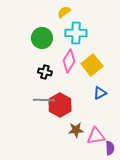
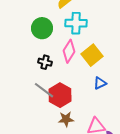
gray line: (44, 100) -> (44, 90), turned 35
brown star: (76, 130) -> (66, 119), moved

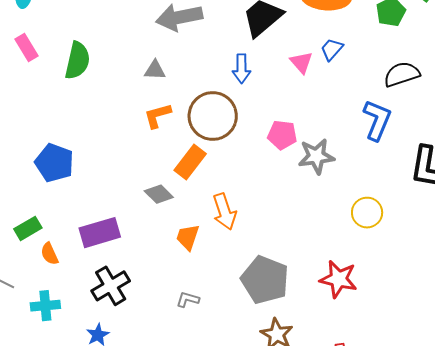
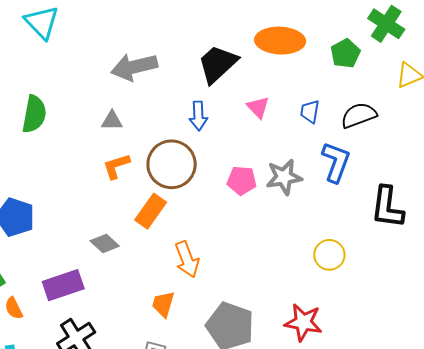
blue trapezoid: (332, 49) -> (310, 111), moved, turned -30
gray star: (316, 156) -> (284, 177), moved
gray diamond: (159, 194) -> (105, 243), moved
orange trapezoid: (188, 237) -> (163, 304), moved

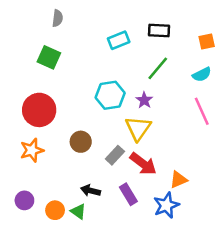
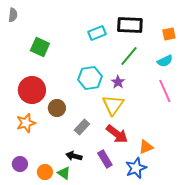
gray semicircle: (57, 18) -> (13, 15), moved
black rectangle: (159, 30) -> (130, 25), size x1.4
brown circle: (81, 142) -> (57, 108), moved
gray rectangle: (115, 155) -> (82, 127), moved

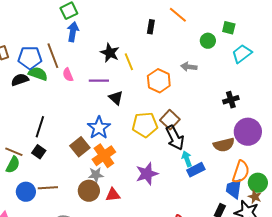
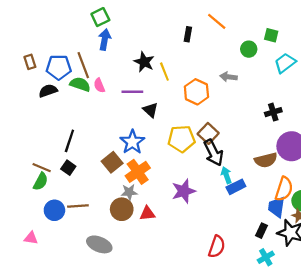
green semicircle: (38, 74) -> (80, 84), moved

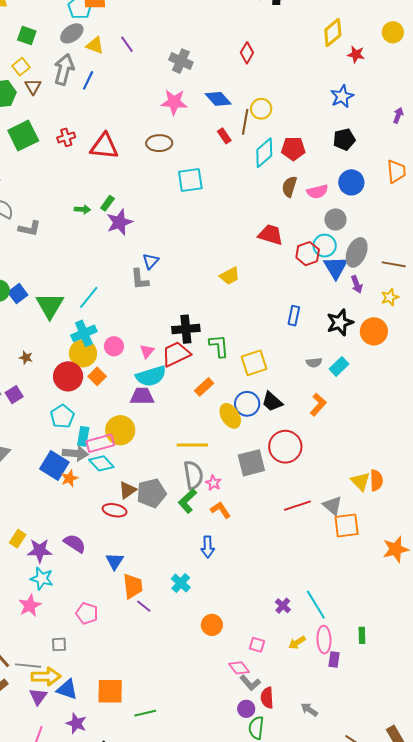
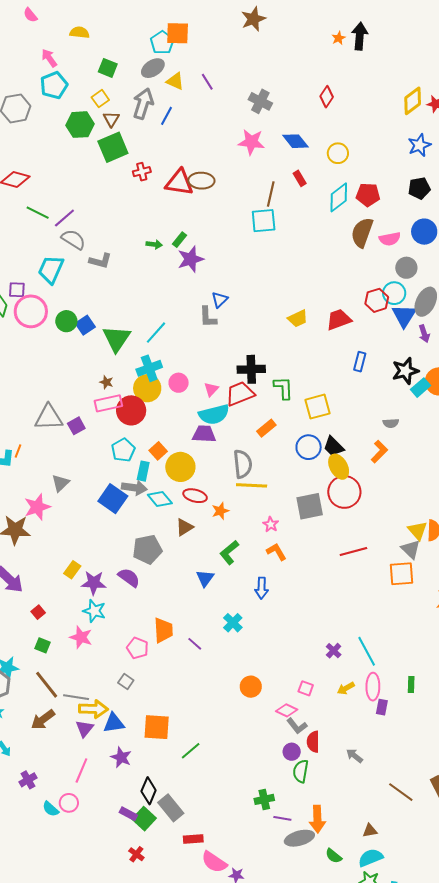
yellow diamond: (333, 32) -> (413, 101), moved
brown line: (245, 122) -> (271, 194), moved
green square: (23, 136) -> (113, 147), moved
brown ellipse: (159, 143) -> (201, 181), moved
brown semicircle: (289, 187) -> (362, 233), size x1.4
red trapezoid: (271, 235) -> (339, 319), moved, turned -40
brown star: (26, 358) -> (106, 382), moved
gray semicircle: (314, 363) -> (391, 423), moved
cyan rectangle: (339, 366) -> (421, 388), moved
orange square: (97, 376) -> (158, 451), moved
yellow ellipse: (230, 416) -> (339, 467), moved
pink rectangle: (100, 443) -> (108, 403), moved
gray semicircle: (193, 475) -> (243, 464), moved
orange star: (69, 478) -> (220, 511), moved
gray pentagon: (151, 493) -> (147, 549), moved
green L-shape: (187, 501) -> (229, 552), moved
gray triangle: (333, 506) -> (411, 549), moved
red ellipse: (115, 510) -> (195, 496), moved
blue triangle: (115, 561) -> (205, 578), moved
orange trapezoid: (133, 586) -> (163, 630), moved
pink star: (30, 606) -> (81, 637), turned -30
orange circle: (212, 625) -> (251, 687), moved
gray square: (59, 644) -> (126, 682), moved, turned 35
pink diamond: (239, 668) -> (287, 710), turned -30
blue triangle: (67, 689) -> (114, 723), turned -30
green line: (145, 713) -> (191, 751), turned -30

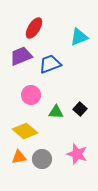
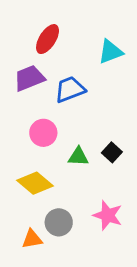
orange triangle: (19, 157) -> (32, 239), moved

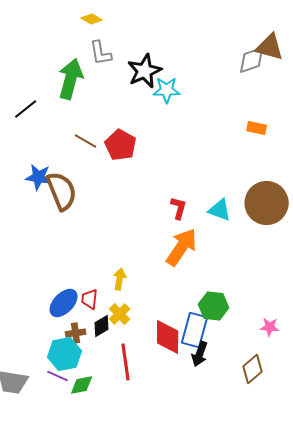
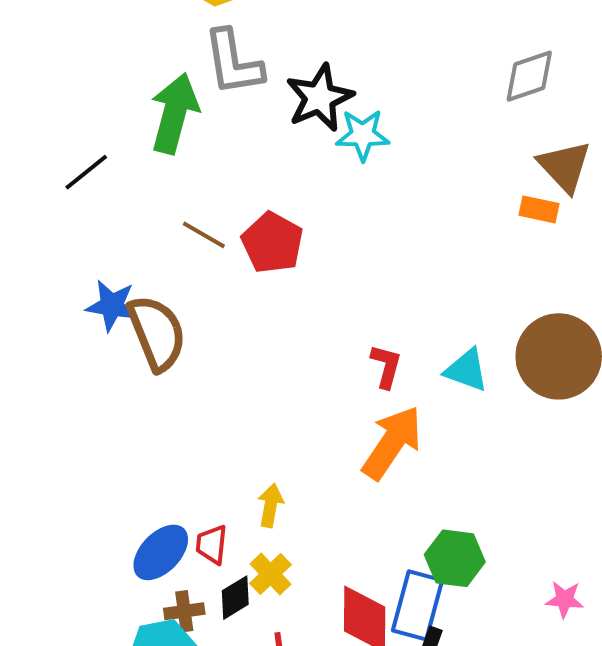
brown triangle: (270, 47) -> (565, 166), moved, turned 32
gray L-shape: (101, 53) -> (233, 62), size x1.4

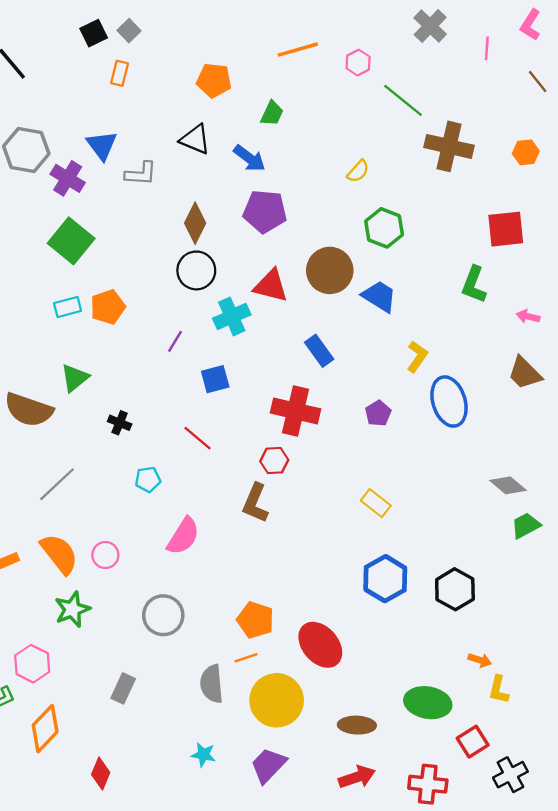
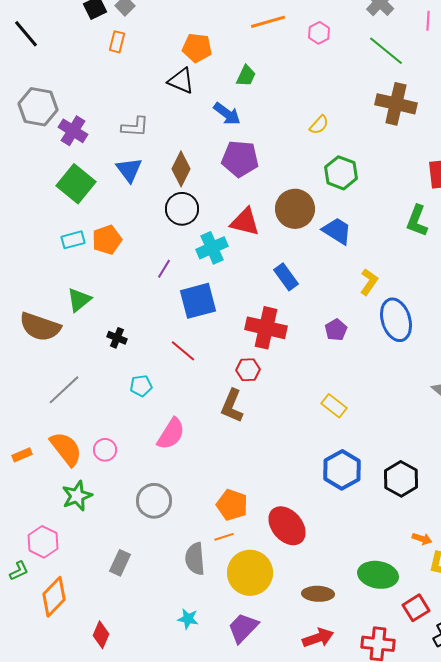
green line: (403, 100) -> (386, 51), moved
black triangle: (195, 139) -> (181, 81), moved
blue triangle: (102, 145) -> (129, 170), moved
blue square: (215, 379) -> (198, 301), size x1.5

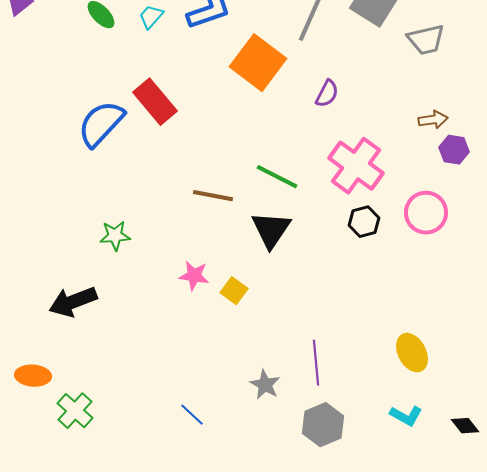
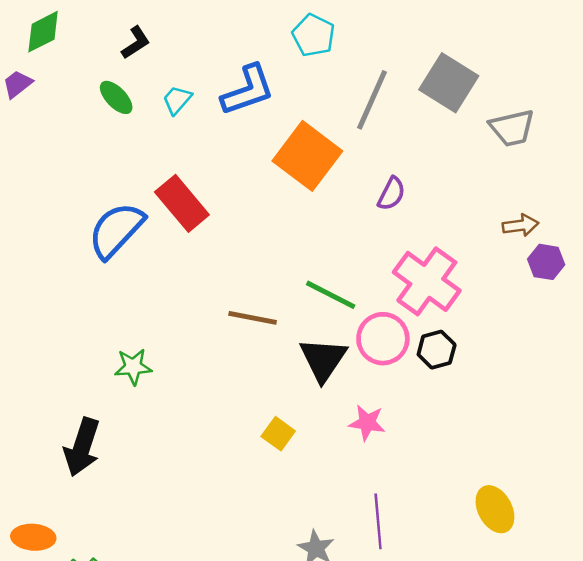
pink circle: (426, 213) -> (383, 339), moved
pink star: (194, 276) -> (367, 423), moved
black arrow: (73, 302) -> (82, 447), turned -51

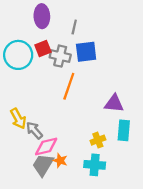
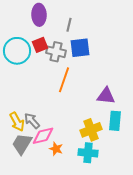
yellow arrow: (18, 119) -> (17, 122), moved
yellow cross: (98, 140) -> (91, 130), size x1.5
gray trapezoid: (43, 165) -> (22, 144), moved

___

### Exercise directions
Each line of the listing must be restated word for word, and the pictures left out.

### Answer box
gray line: (44, 100) -> (44, 90), turned 35
brown star: (76, 130) -> (66, 119), moved

blue trapezoid: (332, 49) -> (310, 111), moved, turned -30
gray star: (316, 156) -> (284, 177), moved
gray diamond: (159, 194) -> (105, 243), moved
orange trapezoid: (188, 237) -> (163, 304), moved

gray semicircle: (57, 18) -> (13, 15), moved
black rectangle: (159, 30) -> (130, 25), size x1.4
brown circle: (81, 142) -> (57, 108), moved
gray rectangle: (115, 155) -> (82, 127), moved

green semicircle: (38, 74) -> (80, 84), moved

yellow diamond: (333, 32) -> (413, 101), moved
brown line: (245, 122) -> (271, 194), moved
green square: (23, 136) -> (113, 147), moved
brown ellipse: (159, 143) -> (201, 181), moved
brown semicircle: (289, 187) -> (362, 233), size x1.4
red trapezoid: (271, 235) -> (339, 319), moved, turned -40
brown star: (26, 358) -> (106, 382), moved
gray semicircle: (314, 363) -> (391, 423), moved
cyan rectangle: (339, 366) -> (421, 388), moved
orange square: (97, 376) -> (158, 451), moved
yellow ellipse: (230, 416) -> (339, 467), moved
pink rectangle: (100, 443) -> (108, 403), moved
gray semicircle: (193, 475) -> (243, 464), moved
orange star: (69, 478) -> (220, 511), moved
gray pentagon: (151, 493) -> (147, 549), moved
green L-shape: (187, 501) -> (229, 552), moved
gray triangle: (333, 506) -> (411, 549), moved
red ellipse: (115, 510) -> (195, 496), moved
blue triangle: (115, 561) -> (205, 578), moved
orange trapezoid: (133, 586) -> (163, 630), moved
pink star: (30, 606) -> (81, 637), turned -30
orange circle: (212, 625) -> (251, 687), moved
gray square: (59, 644) -> (126, 682), moved, turned 35
pink diamond: (239, 668) -> (287, 710), turned -30
blue triangle: (67, 689) -> (114, 723), turned -30
green line: (145, 713) -> (191, 751), turned -30

orange triangle: (19, 157) -> (32, 239), moved

brown triangle: (270, 47) -> (565, 166), moved, turned 32
gray L-shape: (101, 53) -> (233, 62), size x1.4

green line: (403, 100) -> (386, 51), moved
black triangle: (195, 139) -> (181, 81), moved
blue triangle: (102, 145) -> (129, 170), moved
blue square: (215, 379) -> (198, 301), size x1.5

pink circle: (426, 213) -> (383, 339), moved
pink star: (194, 276) -> (367, 423), moved
black arrow: (73, 302) -> (82, 447), turned -51

yellow arrow: (18, 119) -> (17, 122), moved
yellow cross: (98, 140) -> (91, 130), size x1.5
gray trapezoid: (43, 165) -> (22, 144), moved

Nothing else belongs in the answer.